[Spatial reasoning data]
^^^^
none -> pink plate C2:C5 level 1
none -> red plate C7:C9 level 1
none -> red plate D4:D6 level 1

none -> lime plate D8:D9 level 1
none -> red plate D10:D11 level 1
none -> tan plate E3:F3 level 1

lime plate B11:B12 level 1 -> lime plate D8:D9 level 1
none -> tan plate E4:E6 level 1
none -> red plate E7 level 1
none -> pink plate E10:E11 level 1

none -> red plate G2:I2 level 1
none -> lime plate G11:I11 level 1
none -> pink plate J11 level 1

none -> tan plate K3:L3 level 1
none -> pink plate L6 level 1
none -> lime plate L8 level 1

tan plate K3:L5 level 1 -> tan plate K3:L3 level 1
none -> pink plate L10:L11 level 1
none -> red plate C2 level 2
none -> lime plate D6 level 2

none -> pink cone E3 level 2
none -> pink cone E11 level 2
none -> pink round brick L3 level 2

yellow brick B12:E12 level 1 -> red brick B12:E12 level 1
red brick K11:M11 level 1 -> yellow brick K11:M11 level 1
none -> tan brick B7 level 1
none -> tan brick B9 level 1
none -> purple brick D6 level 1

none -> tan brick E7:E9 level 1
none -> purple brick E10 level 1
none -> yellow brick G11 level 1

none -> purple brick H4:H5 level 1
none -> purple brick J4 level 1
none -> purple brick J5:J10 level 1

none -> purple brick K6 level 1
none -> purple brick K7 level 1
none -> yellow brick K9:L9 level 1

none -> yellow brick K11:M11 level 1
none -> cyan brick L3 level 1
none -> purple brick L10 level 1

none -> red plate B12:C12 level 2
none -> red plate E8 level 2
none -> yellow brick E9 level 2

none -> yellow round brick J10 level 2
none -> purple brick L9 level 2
^^^^
Only one stretch of the records above is wanted: the lines between the one holding "none -> pink plate E10:E11 level 1" and the one holding "none -> purple brick D6 level 1", inclusive, reproduced exactly.

● REPLY TO THE TASK:
none -> pink plate E10:E11 level 1

none -> red plate G2:I2 level 1
none -> lime plate G11:I11 level 1
none -> pink plate J11 level 1

none -> tan plate K3:L3 level 1
none -> pink plate L6 level 1
none -> lime plate L8 level 1

tan plate K3:L5 level 1 -> tan plate K3:L3 level 1
none -> pink plate L10:L11 level 1
none -> red plate C2 level 2
none -> lime plate D6 level 2

none -> pink cone E3 level 2
none -> pink cone E11 level 2
none -> pink round brick L3 level 2

yellow brick B12:E12 level 1 -> red brick B12:E12 level 1
red brick K11:M11 level 1 -> yellow brick K11:M11 level 1
none -> tan brick B7 level 1
none -> tan brick B9 level 1
none -> purple brick D6 level 1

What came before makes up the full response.